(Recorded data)
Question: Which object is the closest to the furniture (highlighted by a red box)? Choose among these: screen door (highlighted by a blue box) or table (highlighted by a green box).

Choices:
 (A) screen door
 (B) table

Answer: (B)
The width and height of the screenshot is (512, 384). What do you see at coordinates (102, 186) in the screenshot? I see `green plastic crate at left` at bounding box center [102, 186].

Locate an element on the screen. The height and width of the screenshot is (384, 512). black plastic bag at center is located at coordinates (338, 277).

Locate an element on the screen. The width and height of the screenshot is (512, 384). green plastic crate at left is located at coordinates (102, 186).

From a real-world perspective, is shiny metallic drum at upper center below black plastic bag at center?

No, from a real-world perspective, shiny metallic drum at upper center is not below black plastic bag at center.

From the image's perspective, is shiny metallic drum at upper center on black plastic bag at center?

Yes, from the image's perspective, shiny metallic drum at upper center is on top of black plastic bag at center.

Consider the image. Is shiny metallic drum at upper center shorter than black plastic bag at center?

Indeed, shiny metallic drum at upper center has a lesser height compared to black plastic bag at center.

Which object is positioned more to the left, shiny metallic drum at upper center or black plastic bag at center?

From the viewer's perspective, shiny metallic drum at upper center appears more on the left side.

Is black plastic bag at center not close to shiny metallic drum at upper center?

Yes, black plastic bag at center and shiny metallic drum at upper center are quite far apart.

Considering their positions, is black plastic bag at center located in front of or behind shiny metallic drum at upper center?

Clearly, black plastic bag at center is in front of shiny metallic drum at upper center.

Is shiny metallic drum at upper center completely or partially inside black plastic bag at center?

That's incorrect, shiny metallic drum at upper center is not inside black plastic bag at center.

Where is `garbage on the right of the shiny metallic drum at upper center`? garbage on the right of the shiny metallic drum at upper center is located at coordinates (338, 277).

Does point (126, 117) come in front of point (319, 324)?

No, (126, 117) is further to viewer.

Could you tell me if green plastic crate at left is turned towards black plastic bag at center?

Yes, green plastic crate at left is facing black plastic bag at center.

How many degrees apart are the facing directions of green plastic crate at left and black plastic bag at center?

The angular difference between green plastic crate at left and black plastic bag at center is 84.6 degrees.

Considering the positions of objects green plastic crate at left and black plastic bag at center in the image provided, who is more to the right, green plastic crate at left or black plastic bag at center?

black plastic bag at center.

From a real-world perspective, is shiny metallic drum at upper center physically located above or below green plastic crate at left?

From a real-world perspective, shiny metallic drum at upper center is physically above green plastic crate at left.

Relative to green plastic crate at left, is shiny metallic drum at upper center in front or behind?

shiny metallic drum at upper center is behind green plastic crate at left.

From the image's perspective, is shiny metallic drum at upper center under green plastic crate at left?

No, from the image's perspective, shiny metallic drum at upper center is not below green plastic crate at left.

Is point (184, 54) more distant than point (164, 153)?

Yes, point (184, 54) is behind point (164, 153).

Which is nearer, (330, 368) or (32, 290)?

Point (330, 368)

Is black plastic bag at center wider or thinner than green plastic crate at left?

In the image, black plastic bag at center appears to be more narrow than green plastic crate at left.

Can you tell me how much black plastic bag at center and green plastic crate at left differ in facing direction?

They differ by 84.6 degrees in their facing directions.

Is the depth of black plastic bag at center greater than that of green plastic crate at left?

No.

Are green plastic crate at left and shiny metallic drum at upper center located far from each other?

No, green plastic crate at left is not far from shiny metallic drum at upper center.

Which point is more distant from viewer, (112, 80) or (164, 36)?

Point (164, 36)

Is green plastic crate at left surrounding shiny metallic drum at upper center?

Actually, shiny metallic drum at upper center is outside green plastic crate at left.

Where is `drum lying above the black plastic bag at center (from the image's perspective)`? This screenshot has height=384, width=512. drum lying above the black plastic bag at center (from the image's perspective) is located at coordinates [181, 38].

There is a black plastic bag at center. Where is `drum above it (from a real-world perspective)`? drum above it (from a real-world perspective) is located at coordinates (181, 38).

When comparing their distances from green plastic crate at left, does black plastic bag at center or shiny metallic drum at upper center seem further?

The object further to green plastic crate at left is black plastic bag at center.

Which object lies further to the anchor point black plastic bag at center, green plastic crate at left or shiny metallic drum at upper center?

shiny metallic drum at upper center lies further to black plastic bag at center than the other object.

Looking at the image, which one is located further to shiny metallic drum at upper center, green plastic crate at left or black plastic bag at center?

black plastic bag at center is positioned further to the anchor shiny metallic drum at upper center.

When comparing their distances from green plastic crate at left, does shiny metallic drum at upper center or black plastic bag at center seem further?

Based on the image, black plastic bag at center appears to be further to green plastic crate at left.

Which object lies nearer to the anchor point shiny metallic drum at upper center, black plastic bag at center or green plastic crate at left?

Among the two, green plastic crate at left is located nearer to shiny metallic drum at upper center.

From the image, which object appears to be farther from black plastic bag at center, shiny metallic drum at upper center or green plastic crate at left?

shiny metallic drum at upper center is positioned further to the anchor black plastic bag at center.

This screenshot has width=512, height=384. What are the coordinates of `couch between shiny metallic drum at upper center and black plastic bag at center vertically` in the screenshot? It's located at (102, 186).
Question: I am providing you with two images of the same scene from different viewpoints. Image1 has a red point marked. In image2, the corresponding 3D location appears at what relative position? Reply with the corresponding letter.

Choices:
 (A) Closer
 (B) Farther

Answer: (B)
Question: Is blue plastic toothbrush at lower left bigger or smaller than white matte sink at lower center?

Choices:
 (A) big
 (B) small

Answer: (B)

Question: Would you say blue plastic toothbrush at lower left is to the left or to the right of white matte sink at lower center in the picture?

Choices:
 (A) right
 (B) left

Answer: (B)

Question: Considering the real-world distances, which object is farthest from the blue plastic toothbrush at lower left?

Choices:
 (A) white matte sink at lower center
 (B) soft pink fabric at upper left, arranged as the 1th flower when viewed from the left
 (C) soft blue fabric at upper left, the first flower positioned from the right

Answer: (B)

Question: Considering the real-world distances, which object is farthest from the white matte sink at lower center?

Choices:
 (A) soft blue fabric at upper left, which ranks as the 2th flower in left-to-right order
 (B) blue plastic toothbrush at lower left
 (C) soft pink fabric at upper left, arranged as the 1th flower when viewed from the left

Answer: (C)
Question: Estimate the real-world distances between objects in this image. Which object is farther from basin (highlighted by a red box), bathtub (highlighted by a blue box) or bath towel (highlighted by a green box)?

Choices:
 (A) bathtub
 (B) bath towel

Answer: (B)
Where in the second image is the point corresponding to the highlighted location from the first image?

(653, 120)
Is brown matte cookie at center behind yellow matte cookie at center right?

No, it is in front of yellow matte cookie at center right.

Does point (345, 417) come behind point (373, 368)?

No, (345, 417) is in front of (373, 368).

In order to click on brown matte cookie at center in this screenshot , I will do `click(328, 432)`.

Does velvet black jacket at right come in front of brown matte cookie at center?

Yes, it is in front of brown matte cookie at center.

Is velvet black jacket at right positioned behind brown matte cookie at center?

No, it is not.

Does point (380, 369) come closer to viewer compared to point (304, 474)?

*STATED EXERCISE*
Output all of the entries above verbatim, line for line, without changing anything.

*PROBLEM SOLUTION*
Question: Which object is the closest to the furniture (highlighted by a red box)? Choose among these: screen door (highlighted by a blue box) or table (highlighted by a green box).

Choices:
 (A) screen door
 (B) table

Answer: (B)
The width and height of the screenshot is (512, 384). What do you see at coordinates (102, 186) in the screenshot? I see `green plastic crate at left` at bounding box center [102, 186].

Locate an element on the screen. The height and width of the screenshot is (384, 512). black plastic bag at center is located at coordinates (338, 277).

Locate an element on the screen. The width and height of the screenshot is (512, 384). green plastic crate at left is located at coordinates (102, 186).

From a real-world perspective, is shiny metallic drum at upper center below black plastic bag at center?

No, from a real-world perspective, shiny metallic drum at upper center is not below black plastic bag at center.

From the image's perspective, is shiny metallic drum at upper center on black plastic bag at center?

Yes, from the image's perspective, shiny metallic drum at upper center is on top of black plastic bag at center.

Consider the image. Is shiny metallic drum at upper center shorter than black plastic bag at center?

Indeed, shiny metallic drum at upper center has a lesser height compared to black plastic bag at center.

Which object is positioned more to the left, shiny metallic drum at upper center or black plastic bag at center?

From the viewer's perspective, shiny metallic drum at upper center appears more on the left side.

Is black plastic bag at center not close to shiny metallic drum at upper center?

Yes, black plastic bag at center and shiny metallic drum at upper center are quite far apart.

Considering their positions, is black plastic bag at center located in front of or behind shiny metallic drum at upper center?

Clearly, black plastic bag at center is in front of shiny metallic drum at upper center.

Is shiny metallic drum at upper center completely or partially inside black plastic bag at center?

That's incorrect, shiny metallic drum at upper center is not inside black plastic bag at center.

Where is `garbage on the right of the shiny metallic drum at upper center`? garbage on the right of the shiny metallic drum at upper center is located at coordinates (338, 277).

Does point (126, 117) come in front of point (319, 324)?

No, (126, 117) is further to viewer.

Could you tell me if green plastic crate at left is turned towards black plastic bag at center?

Yes, green plastic crate at left is facing black plastic bag at center.

How many degrees apart are the facing directions of green plastic crate at left and black plastic bag at center?

The angular difference between green plastic crate at left and black plastic bag at center is 84.6 degrees.

Considering the positions of objects green plastic crate at left and black plastic bag at center in the image provided, who is more to the right, green plastic crate at left or black plastic bag at center?

black plastic bag at center.

From a real-world perspective, is shiny metallic drum at upper center physically located above or below green plastic crate at left?

From a real-world perspective, shiny metallic drum at upper center is physically above green plastic crate at left.

Relative to green plastic crate at left, is shiny metallic drum at upper center in front or behind?

shiny metallic drum at upper center is behind green plastic crate at left.

From the image's perspective, is shiny metallic drum at upper center under green plastic crate at left?

No, from the image's perspective, shiny metallic drum at upper center is not below green plastic crate at left.

Is point (184, 54) more distant than point (164, 153)?

Yes, point (184, 54) is behind point (164, 153).

Which is nearer, (330, 368) or (32, 290)?

Point (330, 368)

Is black plastic bag at center wider or thinner than green plastic crate at left?

In the image, black plastic bag at center appears to be more narrow than green plastic crate at left.

Can you tell me how much black plastic bag at center and green plastic crate at left differ in facing direction?

They differ by 84.6 degrees in their facing directions.

Is the depth of black plastic bag at center greater than that of green plastic crate at left?

No.

Are green plastic crate at left and shiny metallic drum at upper center located far from each other?

No, green plastic crate at left is not far from shiny metallic drum at upper center.

Which point is more distant from viewer, (112, 80) or (164, 36)?

Point (164, 36)

Is green plastic crate at left surrounding shiny metallic drum at upper center?

Actually, shiny metallic drum at upper center is outside green plastic crate at left.

Where is `drum lying above the black plastic bag at center (from the image's perspective)`? This screenshot has height=384, width=512. drum lying above the black plastic bag at center (from the image's perspective) is located at coordinates [181, 38].

There is a black plastic bag at center. Where is `drum above it (from a real-world perspective)`? drum above it (from a real-world perspective) is located at coordinates (181, 38).

When comparing their distances from green plastic crate at left, does black plastic bag at center or shiny metallic drum at upper center seem further?

The object further to green plastic crate at left is black plastic bag at center.

Which object lies further to the anchor point black plastic bag at center, green plastic crate at left or shiny metallic drum at upper center?

shiny metallic drum at upper center lies further to black plastic bag at center than the other object.

Looking at the image, which one is located further to shiny metallic drum at upper center, green plastic crate at left or black plastic bag at center?

black plastic bag at center is positioned further to the anchor shiny metallic drum at upper center.

When comparing their distances from green plastic crate at left, does shiny metallic drum at upper center or black plastic bag at center seem further?

Based on the image, black plastic bag at center appears to be further to green plastic crate at left.

Which object lies nearer to the anchor point shiny metallic drum at upper center, black plastic bag at center or green plastic crate at left?

Among the two, green plastic crate at left is located nearer to shiny metallic drum at upper center.

From the image, which object appears to be farther from black plastic bag at center, shiny metallic drum at upper center or green plastic crate at left?

shiny metallic drum at upper center is positioned further to the anchor black plastic bag at center.

This screenshot has width=512, height=384. What are the coordinates of `couch between shiny metallic drum at upper center and black plastic bag at center vertically` in the screenshot? It's located at (102, 186).
Question: I am providing you with two images of the same scene from different viewpoints. Image1 has a red point marked. In image2, the corresponding 3D location appears at what relative position? Reply with the corresponding letter.

Choices:
 (A) Closer
 (B) Farther

Answer: (B)
Question: Is blue plastic toothbrush at lower left bigger or smaller than white matte sink at lower center?

Choices:
 (A) big
 (B) small

Answer: (B)

Question: Would you say blue plastic toothbrush at lower left is to the left or to the right of white matte sink at lower center in the picture?

Choices:
 (A) right
 (B) left

Answer: (B)

Question: Considering the real-world distances, which object is farthest from the blue plastic toothbrush at lower left?

Choices:
 (A) white matte sink at lower center
 (B) soft pink fabric at upper left, arranged as the 1th flower when viewed from the left
 (C) soft blue fabric at upper left, the first flower positioned from the right

Answer: (B)

Question: Considering the real-world distances, which object is farthest from the white matte sink at lower center?

Choices:
 (A) soft blue fabric at upper left, which ranks as the 2th flower in left-to-right order
 (B) blue plastic toothbrush at lower left
 (C) soft pink fabric at upper left, arranged as the 1th flower when viewed from the left

Answer: (C)
Question: Estimate the real-world distances between objects in this image. Which object is farther from basin (highlighted by a red box), bathtub (highlighted by a blue box) or bath towel (highlighted by a green box)?

Choices:
 (A) bathtub
 (B) bath towel

Answer: (B)
Where in the second image is the point corresponding to the highlighted location from the first image?

(653, 120)
Is brown matte cookie at center behind yellow matte cookie at center right?

No, it is in front of yellow matte cookie at center right.

Does point (345, 417) come behind point (373, 368)?

No, (345, 417) is in front of (373, 368).

In order to click on brown matte cookie at center in this screenshot , I will do `click(328, 432)`.

Does velvet black jacket at right come in front of brown matte cookie at center?

Yes, it is in front of brown matte cookie at center.

Is velvet black jacket at right positioned behind brown matte cookie at center?

No, it is not.

Does point (380, 369) come closer to viewer compared to point (304, 474)?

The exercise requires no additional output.